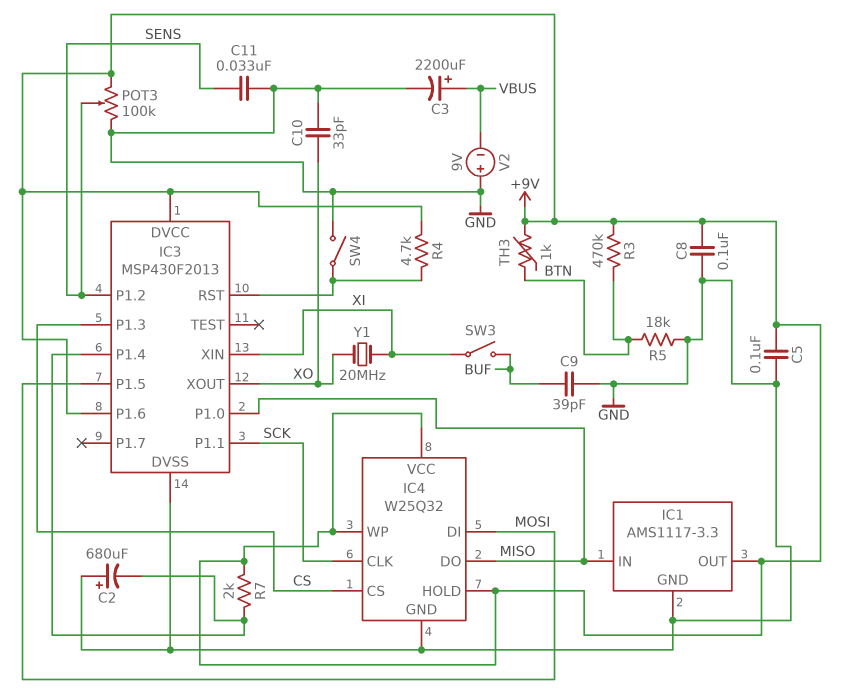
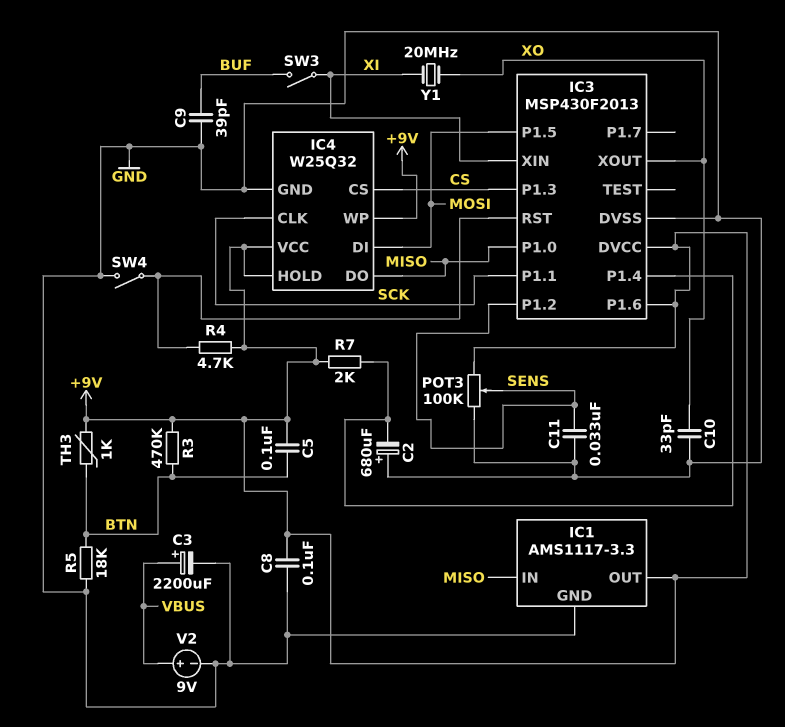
C5: 100nF (+9V, GND) -> 100nF (+9V, BTN)
V2: 9V (plus GND, minus VBUS) -> 9V (plus VBUS, minus GND)

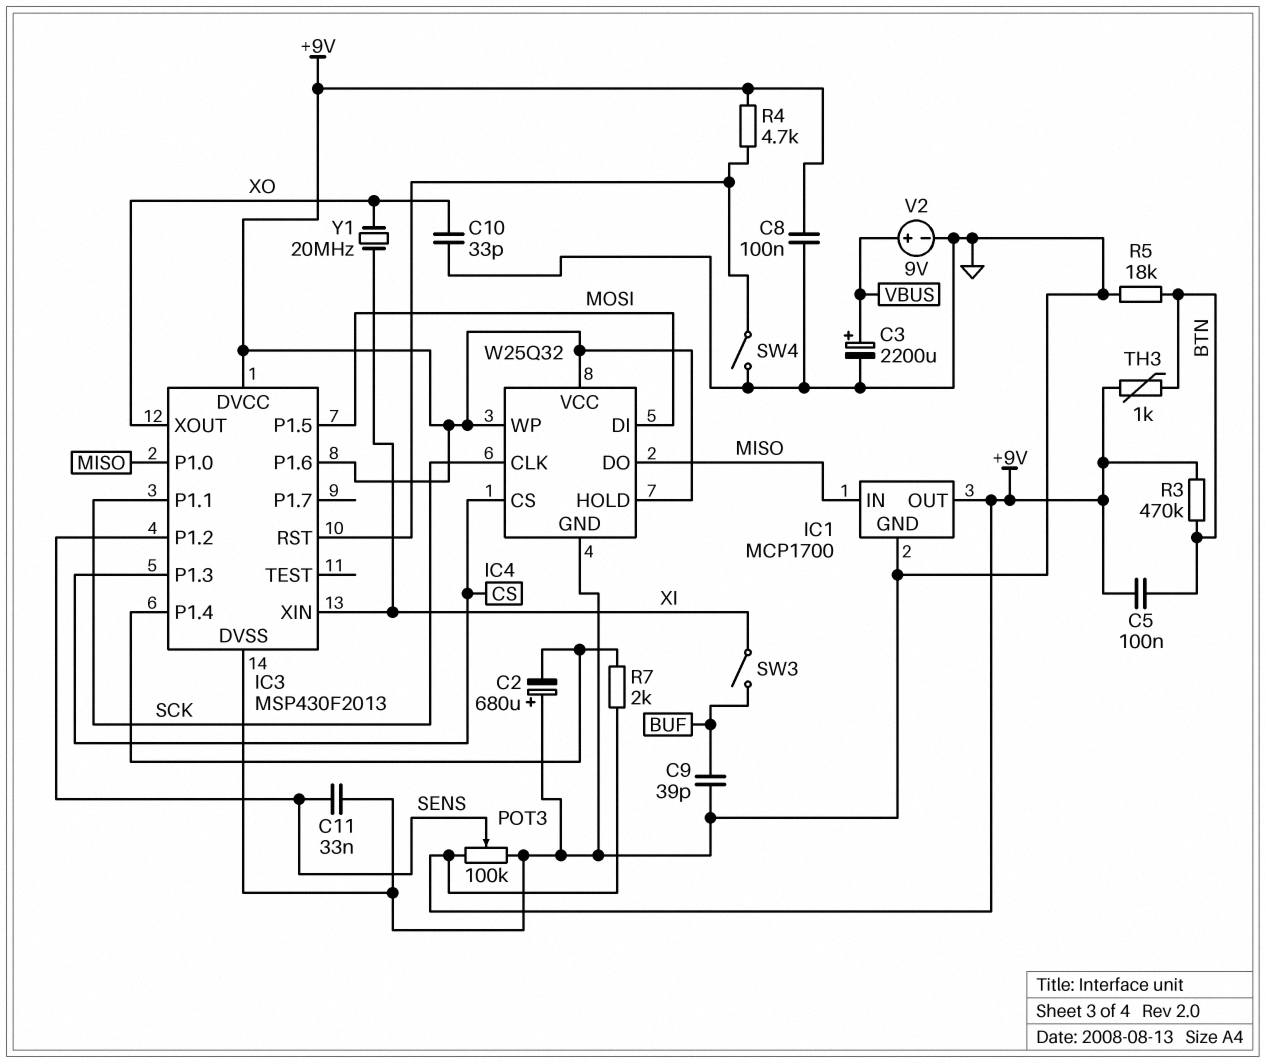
IC1: AMS1117-3.3 -> MCP1700

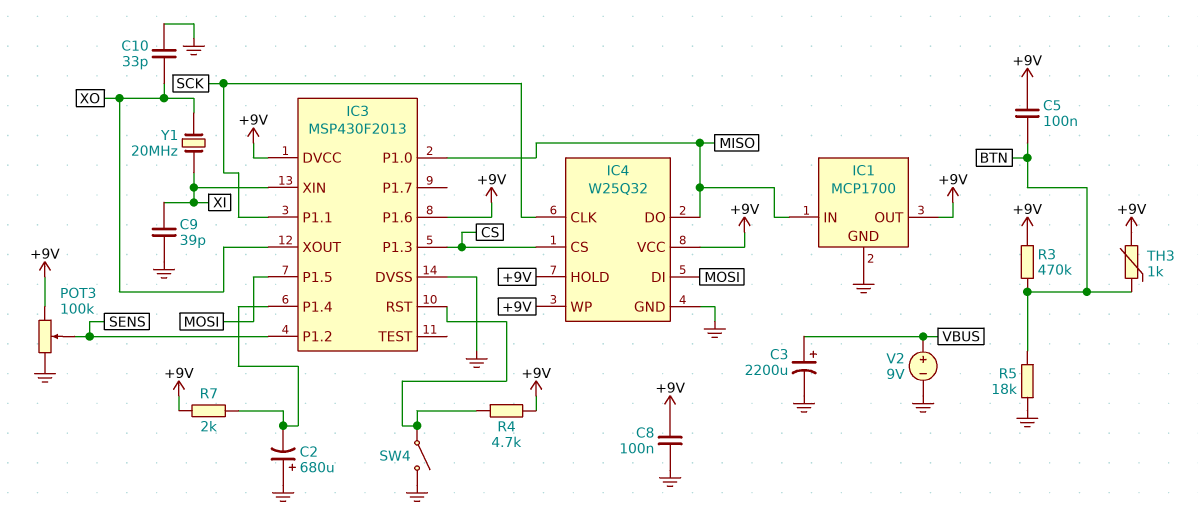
C9: 39pF (BUF, GND) -> 39pF (GND, XI)
C11: 33nF (GND, SENS) -> none
SW3: switch (BUF, XI) -> none

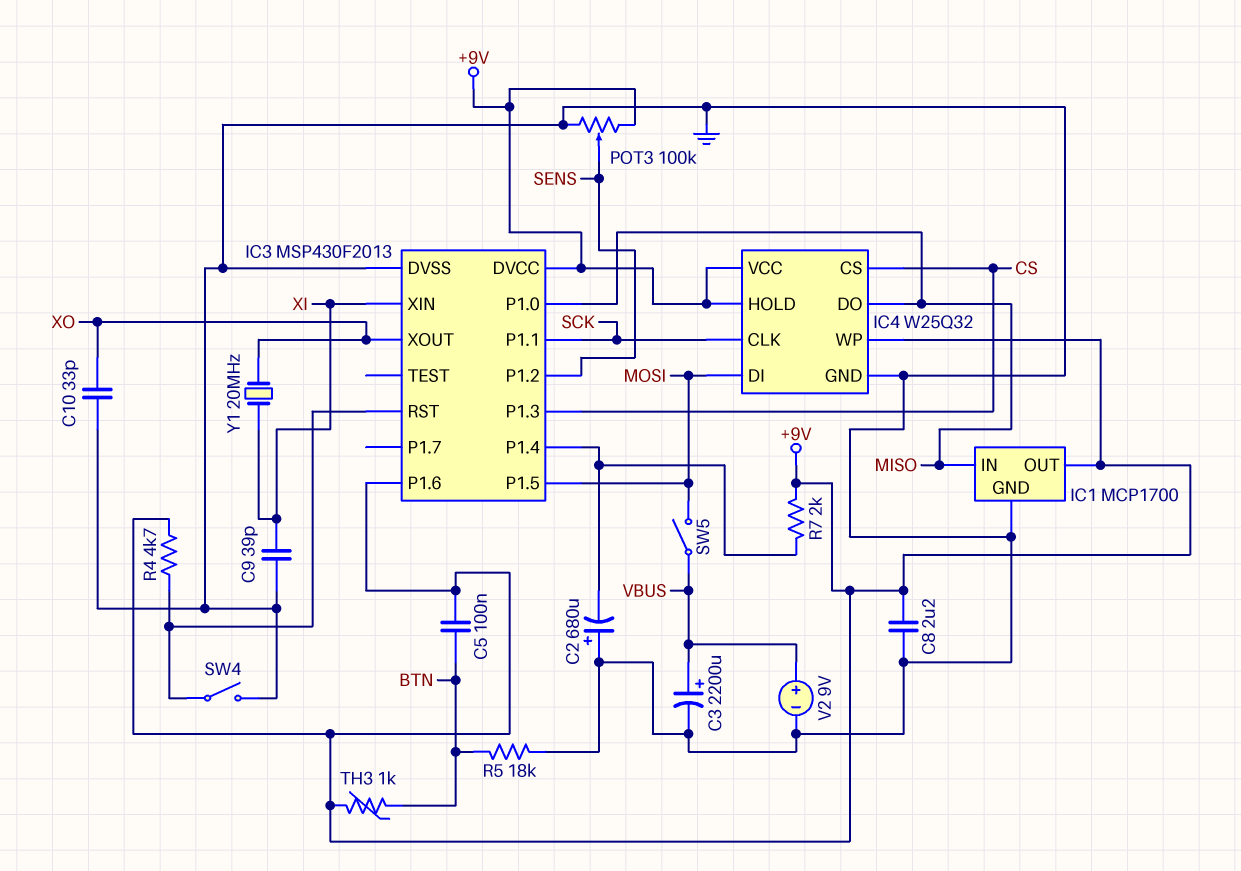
C8: 100nF (+9V, GND) -> 2.2uF (+9V, GND)
R3: 470k (+9V, BTN) -> none
SW5: none -> switch (MOSI, VBUS)

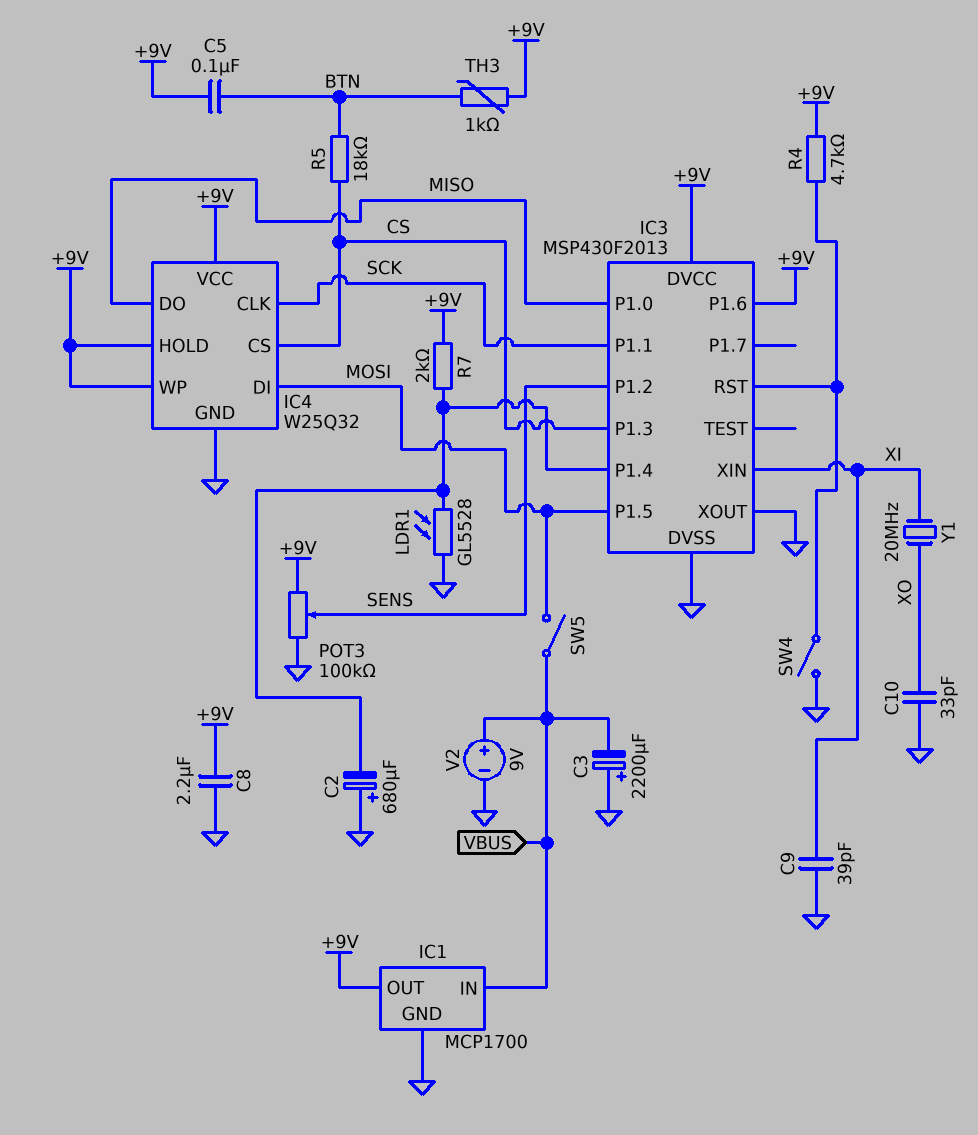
C3: 2200uF (plus VBUS, minus GND) -> 2200uF (plus GND, minus VBUS)
IC1 pin IN: MISO -> VBUS
IC3 pin XOUT: XO -> GND
LDR1: none -> GL5528 (GND, IC3/P1.4)
R5: 18k (BTN, GND) -> 18k (BTN, CS)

──────────

*Your objective:* Looking only at the listing, say how many lines include "plus"; reply with the number alone.

*Response box:* 2